**What is needed:** The range starts at the line containing "none -> yellow brick B7:B8 level 2" and ends at the last line of the records below. Reproduce those lines exactly.

**Data shown:**
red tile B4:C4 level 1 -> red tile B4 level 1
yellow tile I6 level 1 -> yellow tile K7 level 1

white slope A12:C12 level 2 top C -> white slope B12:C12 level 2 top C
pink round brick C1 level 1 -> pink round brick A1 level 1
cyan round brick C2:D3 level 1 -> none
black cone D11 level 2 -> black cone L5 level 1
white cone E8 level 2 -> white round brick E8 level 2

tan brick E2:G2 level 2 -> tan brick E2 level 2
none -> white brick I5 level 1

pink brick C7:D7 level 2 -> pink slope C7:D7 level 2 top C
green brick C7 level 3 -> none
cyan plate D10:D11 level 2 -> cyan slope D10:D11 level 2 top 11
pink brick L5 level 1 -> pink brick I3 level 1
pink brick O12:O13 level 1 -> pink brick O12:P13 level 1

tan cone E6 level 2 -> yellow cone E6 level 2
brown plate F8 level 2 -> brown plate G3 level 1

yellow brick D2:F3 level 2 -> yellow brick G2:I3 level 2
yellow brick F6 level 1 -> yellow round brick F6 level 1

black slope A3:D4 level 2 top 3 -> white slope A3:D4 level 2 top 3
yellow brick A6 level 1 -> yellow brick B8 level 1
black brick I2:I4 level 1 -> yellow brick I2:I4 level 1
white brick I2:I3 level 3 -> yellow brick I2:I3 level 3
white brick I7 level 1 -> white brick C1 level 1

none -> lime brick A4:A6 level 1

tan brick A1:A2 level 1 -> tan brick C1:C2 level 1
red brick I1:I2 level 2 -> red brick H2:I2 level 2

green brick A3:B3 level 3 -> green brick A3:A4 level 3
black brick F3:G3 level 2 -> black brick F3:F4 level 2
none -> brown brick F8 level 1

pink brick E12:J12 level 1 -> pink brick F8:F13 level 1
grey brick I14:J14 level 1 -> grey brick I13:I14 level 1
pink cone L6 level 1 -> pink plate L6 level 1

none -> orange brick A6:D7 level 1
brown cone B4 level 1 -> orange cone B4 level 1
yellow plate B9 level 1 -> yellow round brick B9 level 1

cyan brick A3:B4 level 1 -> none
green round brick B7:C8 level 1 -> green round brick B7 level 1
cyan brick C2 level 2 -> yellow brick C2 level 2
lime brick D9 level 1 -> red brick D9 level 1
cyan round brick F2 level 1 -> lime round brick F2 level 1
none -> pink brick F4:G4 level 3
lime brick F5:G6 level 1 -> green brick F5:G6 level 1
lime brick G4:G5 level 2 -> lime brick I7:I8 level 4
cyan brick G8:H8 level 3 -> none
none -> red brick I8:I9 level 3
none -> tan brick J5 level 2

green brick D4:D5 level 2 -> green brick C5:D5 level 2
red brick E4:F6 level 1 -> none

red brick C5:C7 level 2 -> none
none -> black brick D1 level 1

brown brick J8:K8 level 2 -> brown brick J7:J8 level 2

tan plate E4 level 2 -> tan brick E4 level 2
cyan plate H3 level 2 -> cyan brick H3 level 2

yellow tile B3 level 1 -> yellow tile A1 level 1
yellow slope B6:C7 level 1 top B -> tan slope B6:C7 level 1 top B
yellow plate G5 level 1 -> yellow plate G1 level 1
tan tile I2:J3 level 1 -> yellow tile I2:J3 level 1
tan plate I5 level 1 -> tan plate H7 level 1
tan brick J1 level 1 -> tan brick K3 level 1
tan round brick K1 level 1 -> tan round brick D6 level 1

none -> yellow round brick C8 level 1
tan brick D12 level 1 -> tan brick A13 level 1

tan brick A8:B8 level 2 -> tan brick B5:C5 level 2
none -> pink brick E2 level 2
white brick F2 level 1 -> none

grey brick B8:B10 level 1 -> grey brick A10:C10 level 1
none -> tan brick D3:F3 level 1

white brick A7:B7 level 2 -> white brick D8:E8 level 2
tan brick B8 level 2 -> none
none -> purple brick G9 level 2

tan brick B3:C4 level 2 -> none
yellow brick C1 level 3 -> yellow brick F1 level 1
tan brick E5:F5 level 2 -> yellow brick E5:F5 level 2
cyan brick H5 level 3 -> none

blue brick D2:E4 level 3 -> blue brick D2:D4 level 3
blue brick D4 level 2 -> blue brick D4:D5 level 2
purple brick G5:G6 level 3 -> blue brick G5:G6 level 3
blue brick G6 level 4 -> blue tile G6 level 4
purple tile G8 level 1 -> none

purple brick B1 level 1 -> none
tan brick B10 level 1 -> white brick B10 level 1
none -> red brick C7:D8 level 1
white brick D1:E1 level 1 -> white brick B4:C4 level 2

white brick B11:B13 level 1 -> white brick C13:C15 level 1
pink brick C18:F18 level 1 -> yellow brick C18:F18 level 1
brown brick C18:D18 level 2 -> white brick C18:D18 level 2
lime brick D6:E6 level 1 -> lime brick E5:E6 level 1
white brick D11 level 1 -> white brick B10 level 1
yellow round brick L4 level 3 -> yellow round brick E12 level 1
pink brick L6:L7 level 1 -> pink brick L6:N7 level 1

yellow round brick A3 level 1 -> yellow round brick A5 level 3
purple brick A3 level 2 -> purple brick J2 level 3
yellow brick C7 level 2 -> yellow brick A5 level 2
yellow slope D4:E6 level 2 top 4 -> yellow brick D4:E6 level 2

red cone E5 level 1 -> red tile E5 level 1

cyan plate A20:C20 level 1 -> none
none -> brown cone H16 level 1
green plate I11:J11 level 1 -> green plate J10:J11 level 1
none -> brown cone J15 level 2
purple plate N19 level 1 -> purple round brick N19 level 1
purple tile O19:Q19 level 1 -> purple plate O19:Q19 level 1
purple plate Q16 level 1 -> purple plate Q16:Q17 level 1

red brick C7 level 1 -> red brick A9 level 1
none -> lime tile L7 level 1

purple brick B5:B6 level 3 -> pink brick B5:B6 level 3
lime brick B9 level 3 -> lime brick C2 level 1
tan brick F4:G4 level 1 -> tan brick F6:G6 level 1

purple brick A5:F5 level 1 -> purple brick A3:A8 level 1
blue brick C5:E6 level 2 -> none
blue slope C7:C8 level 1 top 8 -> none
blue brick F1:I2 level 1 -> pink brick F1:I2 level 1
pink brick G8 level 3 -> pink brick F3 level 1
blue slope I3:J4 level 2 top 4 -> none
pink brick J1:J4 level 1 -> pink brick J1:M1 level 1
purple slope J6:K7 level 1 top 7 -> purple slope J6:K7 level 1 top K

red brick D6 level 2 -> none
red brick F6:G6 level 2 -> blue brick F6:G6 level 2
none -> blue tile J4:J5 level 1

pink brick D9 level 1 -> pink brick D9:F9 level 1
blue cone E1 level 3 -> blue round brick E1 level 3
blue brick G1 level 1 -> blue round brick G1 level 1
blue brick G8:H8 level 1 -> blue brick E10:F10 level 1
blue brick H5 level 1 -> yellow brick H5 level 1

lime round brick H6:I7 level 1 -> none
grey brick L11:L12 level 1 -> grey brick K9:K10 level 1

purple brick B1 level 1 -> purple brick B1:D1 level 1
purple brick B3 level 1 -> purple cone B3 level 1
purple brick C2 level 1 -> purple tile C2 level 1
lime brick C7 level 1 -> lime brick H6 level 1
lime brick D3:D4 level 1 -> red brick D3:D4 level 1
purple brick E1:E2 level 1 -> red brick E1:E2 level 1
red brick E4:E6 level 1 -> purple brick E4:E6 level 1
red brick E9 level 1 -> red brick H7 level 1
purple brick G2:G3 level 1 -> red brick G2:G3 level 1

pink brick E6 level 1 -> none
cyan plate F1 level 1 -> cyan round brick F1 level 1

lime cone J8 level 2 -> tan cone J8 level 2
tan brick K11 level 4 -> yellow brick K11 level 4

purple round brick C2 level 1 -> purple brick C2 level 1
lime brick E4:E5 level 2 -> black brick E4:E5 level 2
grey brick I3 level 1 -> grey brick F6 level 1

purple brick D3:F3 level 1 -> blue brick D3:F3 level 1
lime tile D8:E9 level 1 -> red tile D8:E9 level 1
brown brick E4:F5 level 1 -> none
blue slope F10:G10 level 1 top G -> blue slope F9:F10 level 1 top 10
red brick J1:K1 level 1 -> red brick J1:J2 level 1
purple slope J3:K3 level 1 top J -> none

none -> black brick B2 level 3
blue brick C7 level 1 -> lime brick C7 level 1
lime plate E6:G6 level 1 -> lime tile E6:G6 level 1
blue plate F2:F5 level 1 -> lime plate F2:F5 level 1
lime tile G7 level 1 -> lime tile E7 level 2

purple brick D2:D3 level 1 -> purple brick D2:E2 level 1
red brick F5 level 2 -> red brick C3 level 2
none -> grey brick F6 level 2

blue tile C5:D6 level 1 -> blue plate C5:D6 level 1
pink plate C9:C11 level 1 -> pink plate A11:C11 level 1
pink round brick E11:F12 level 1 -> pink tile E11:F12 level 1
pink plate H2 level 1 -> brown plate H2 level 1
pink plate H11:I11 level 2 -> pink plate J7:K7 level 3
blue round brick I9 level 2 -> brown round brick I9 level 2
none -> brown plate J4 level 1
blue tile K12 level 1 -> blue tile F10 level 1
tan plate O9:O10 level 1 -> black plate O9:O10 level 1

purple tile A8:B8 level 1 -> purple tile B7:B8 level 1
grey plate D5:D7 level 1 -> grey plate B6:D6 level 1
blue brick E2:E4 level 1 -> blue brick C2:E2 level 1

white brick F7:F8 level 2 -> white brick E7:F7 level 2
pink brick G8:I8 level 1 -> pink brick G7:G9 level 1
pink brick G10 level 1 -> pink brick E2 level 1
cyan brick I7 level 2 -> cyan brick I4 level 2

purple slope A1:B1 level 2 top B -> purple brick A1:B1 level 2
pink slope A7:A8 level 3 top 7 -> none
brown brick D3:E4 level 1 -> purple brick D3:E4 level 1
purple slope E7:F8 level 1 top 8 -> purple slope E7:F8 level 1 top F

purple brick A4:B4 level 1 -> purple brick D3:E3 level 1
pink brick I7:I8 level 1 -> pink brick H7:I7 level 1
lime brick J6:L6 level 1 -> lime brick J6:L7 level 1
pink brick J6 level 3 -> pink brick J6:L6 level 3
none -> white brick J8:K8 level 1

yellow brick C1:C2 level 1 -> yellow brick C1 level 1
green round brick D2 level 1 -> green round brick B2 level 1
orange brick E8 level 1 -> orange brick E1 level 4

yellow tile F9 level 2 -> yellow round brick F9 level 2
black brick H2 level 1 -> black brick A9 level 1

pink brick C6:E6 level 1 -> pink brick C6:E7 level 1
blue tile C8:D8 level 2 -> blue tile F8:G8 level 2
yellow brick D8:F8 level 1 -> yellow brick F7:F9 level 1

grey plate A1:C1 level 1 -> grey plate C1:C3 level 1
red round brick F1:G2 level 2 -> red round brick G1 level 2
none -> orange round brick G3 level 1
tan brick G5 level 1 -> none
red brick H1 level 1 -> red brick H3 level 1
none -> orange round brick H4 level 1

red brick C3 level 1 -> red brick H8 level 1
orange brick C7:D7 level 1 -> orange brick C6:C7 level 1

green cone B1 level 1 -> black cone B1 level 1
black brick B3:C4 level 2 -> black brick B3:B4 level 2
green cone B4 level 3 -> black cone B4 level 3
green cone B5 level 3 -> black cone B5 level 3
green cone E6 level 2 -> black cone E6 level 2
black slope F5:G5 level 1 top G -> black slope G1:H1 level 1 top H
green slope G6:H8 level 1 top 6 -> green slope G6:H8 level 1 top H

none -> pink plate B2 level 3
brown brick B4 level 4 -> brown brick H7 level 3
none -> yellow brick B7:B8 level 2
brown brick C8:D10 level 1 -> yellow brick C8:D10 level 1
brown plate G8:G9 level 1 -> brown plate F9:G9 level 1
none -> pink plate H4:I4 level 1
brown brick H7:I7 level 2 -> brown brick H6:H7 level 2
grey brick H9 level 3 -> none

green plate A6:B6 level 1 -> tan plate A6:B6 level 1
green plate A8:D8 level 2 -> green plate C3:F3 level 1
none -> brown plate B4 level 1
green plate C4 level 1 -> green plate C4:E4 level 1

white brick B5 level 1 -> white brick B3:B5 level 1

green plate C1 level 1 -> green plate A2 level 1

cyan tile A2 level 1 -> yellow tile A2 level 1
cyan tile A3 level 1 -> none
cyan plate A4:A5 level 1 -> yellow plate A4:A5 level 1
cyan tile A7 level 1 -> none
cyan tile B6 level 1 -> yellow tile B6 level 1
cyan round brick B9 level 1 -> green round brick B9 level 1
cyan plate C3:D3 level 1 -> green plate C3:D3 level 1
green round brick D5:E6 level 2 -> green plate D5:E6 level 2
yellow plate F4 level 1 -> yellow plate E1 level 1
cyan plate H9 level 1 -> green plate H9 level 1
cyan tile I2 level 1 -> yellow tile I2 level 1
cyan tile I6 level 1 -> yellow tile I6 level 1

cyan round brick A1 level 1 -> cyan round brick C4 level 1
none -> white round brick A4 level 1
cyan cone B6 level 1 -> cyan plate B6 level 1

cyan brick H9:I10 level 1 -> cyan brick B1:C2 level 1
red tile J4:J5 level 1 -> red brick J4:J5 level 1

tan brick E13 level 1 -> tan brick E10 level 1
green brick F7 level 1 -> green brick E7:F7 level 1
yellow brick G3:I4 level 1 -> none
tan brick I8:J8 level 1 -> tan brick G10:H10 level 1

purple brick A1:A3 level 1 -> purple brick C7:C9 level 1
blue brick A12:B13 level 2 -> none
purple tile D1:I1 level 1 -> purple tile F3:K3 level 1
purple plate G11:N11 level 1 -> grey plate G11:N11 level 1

**Exercise result:**
none -> yellow brick B7:B8 level 2
brown brick C8:D10 level 1 -> yellow brick C8:D10 level 1
brown plate G8:G9 level 1 -> brown plate F9:G9 level 1
none -> pink plate H4:I4 level 1
brown brick H7:I7 level 2 -> brown brick H6:H7 level 2
grey brick H9 level 3 -> none

green plate A6:B6 level 1 -> tan plate A6:B6 level 1
green plate A8:D8 level 2 -> green plate C3:F3 level 1
none -> brown plate B4 level 1
green plate C4 level 1 -> green plate C4:E4 level 1

white brick B5 level 1 -> white brick B3:B5 level 1

green plate C1 level 1 -> green plate A2 level 1

cyan tile A2 level 1 -> yellow tile A2 level 1
cyan tile A3 level 1 -> none
cyan plate A4:A5 level 1 -> yellow plate A4:A5 level 1
cyan tile A7 level 1 -> none
cyan tile B6 level 1 -> yellow tile B6 level 1
cyan round brick B9 level 1 -> green round brick B9 level 1
cyan plate C3:D3 level 1 -> green plate C3:D3 level 1
green round brick D5:E6 level 2 -> green plate D5:E6 level 2
yellow plate F4 level 1 -> yellow plate E1 level 1
cyan plate H9 level 1 -> green plate H9 level 1
cyan tile I2 level 1 -> yellow tile I2 level 1
cyan tile I6 level 1 -> yellow tile I6 level 1

cyan round brick A1 level 1 -> cyan round brick C4 level 1
none -> white round brick A4 level 1
cyan cone B6 level 1 -> cyan plate B6 level 1

cyan brick H9:I10 level 1 -> cyan brick B1:C2 level 1
red tile J4:J5 level 1 -> red brick J4:J5 level 1

tan brick E13 level 1 -> tan brick E10 level 1
green brick F7 level 1 -> green brick E7:F7 level 1
yellow brick G3:I4 level 1 -> none
tan brick I8:J8 level 1 -> tan brick G10:H10 level 1

purple brick A1:A3 level 1 -> purple brick C7:C9 level 1
blue brick A12:B13 level 2 -> none
purple tile D1:I1 level 1 -> purple tile F3:K3 level 1
purple plate G11:N11 level 1 -> grey plate G11:N11 level 1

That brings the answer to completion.